(Exercise material)
^^^^^^^^^^^^^^^^

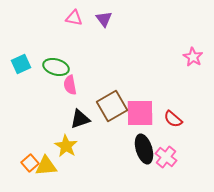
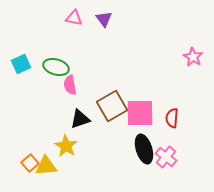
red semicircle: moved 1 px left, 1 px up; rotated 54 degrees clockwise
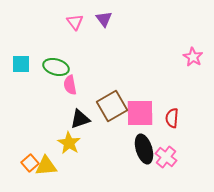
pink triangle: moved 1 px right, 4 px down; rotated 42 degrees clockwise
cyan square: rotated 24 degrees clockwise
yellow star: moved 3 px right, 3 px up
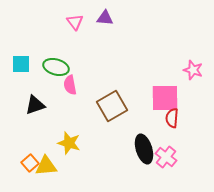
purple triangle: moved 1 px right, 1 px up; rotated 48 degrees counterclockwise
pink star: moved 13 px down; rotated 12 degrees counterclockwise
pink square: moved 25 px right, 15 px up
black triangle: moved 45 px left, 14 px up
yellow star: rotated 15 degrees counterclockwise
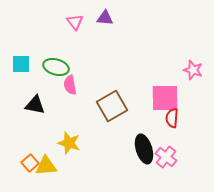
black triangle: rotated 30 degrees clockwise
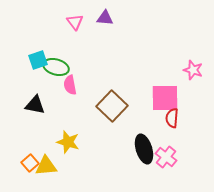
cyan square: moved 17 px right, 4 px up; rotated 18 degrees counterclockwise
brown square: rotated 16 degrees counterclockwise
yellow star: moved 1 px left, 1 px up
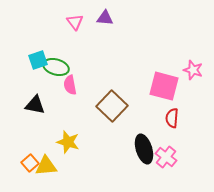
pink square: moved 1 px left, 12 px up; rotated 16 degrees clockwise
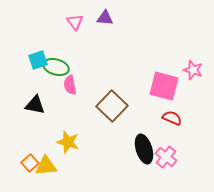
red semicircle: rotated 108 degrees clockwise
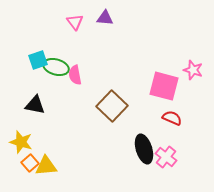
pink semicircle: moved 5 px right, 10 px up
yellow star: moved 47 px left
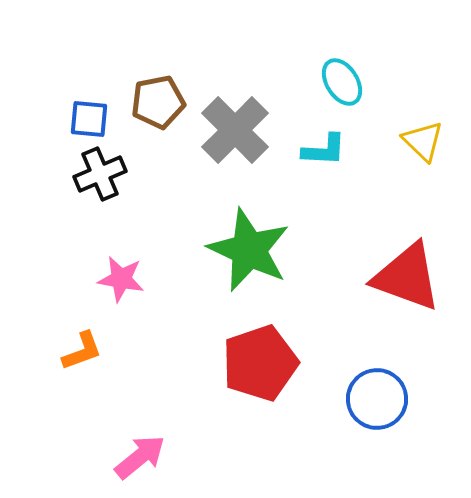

^^^^^^^^^^^^^^^^

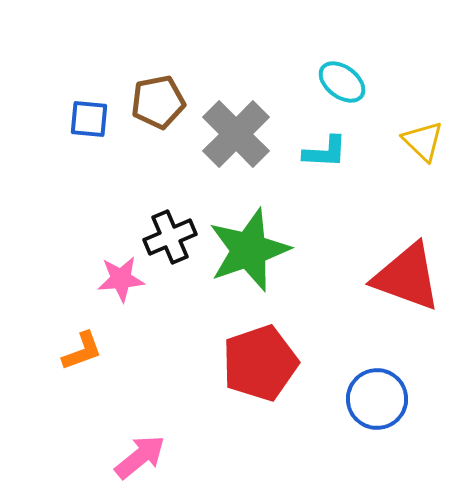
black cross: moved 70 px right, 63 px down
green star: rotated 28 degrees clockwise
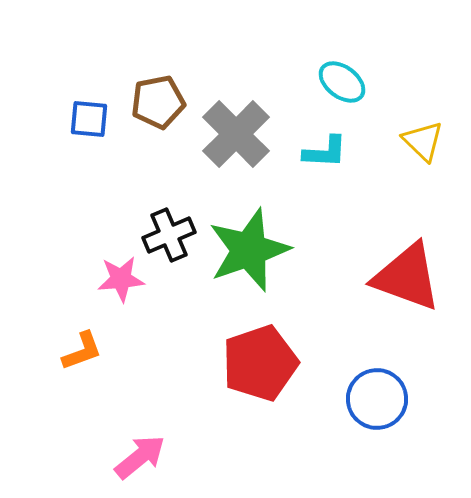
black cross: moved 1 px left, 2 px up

^^^^^^^^^^^^^^^^

(Exercise goal)
Transcribe the rows from the one containing "black cross: moved 70 px right, 63 px down" through the one containing "black cross: moved 1 px left, 2 px up", keeping both of those rows and leaving out any pictures.

(Response)
black cross: moved 70 px right, 63 px down
green star: rotated 28 degrees clockwise
black cross: moved 1 px left, 2 px up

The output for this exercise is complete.